▶ [EXERCISE AIM]:
Find the string "glasses" in the entries and copy each line that has it.

▶ [INFORMATION GIVEN]:
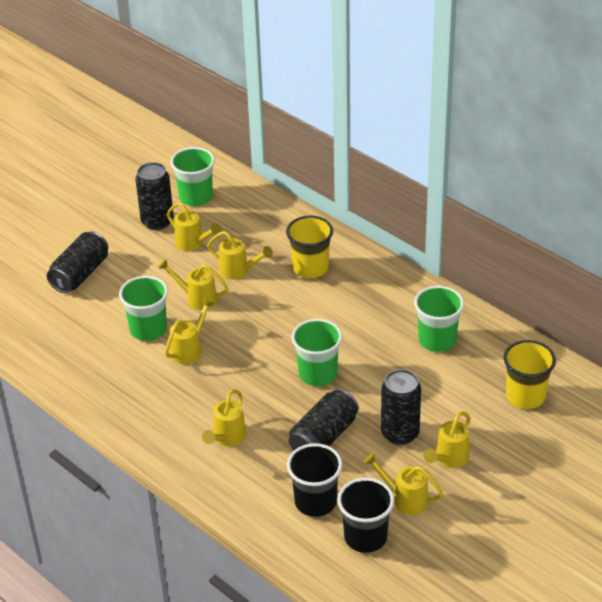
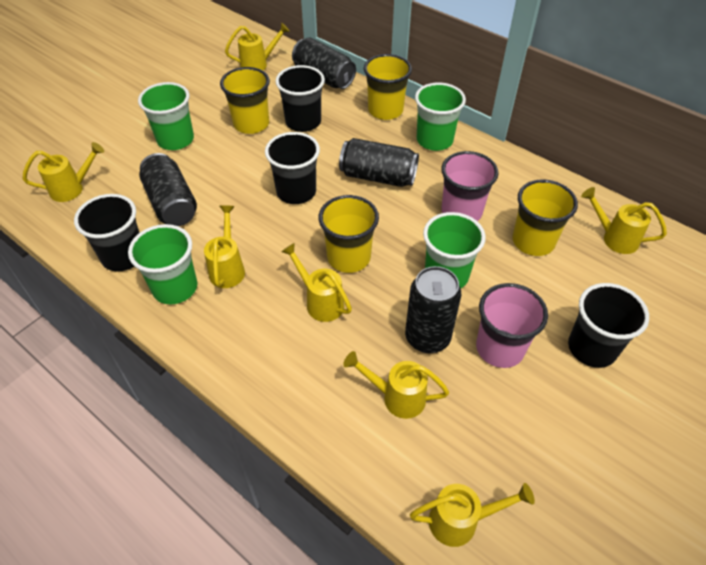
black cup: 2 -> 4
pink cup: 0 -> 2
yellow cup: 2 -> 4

--

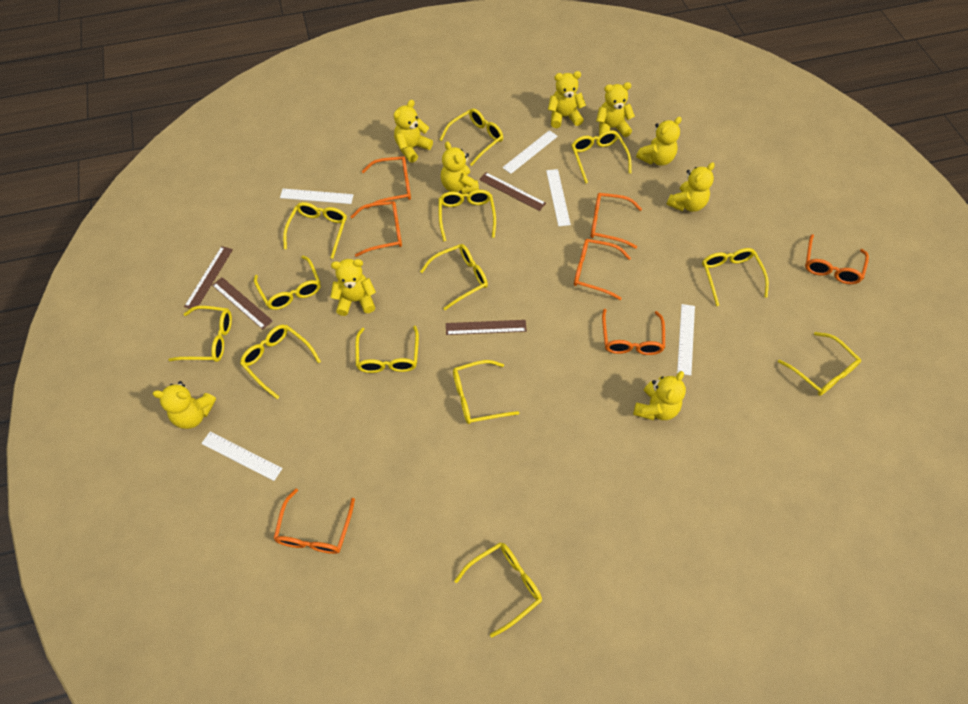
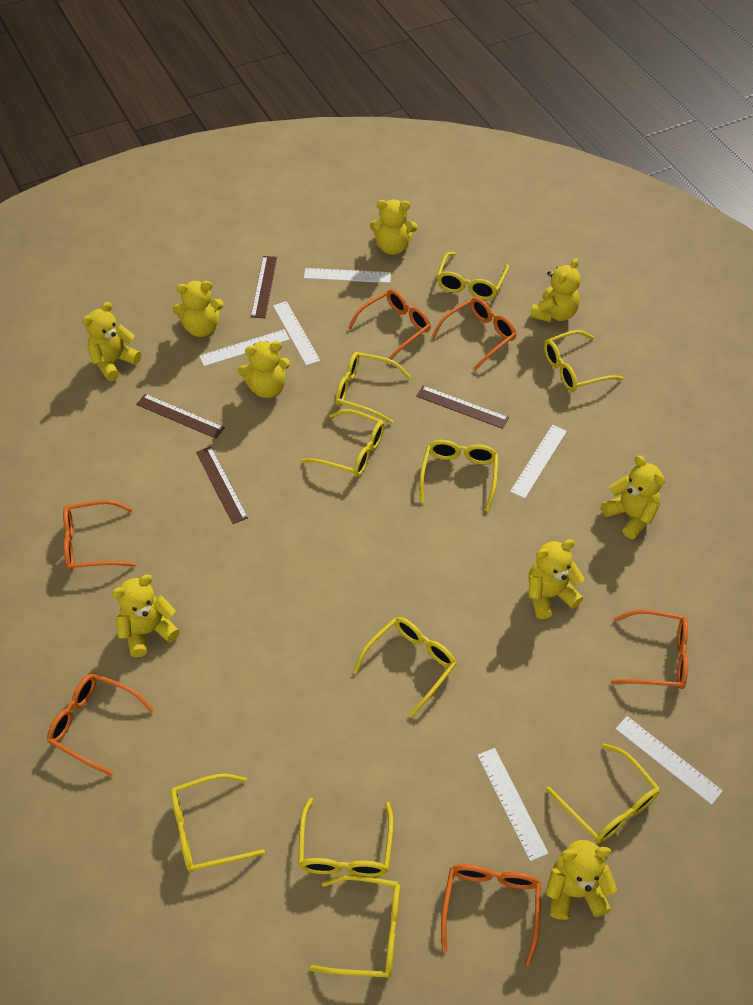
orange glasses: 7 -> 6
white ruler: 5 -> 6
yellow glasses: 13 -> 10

▶ [THE COMPLETED TASK]:
orange glasses: 7 -> 6
yellow glasses: 13 -> 10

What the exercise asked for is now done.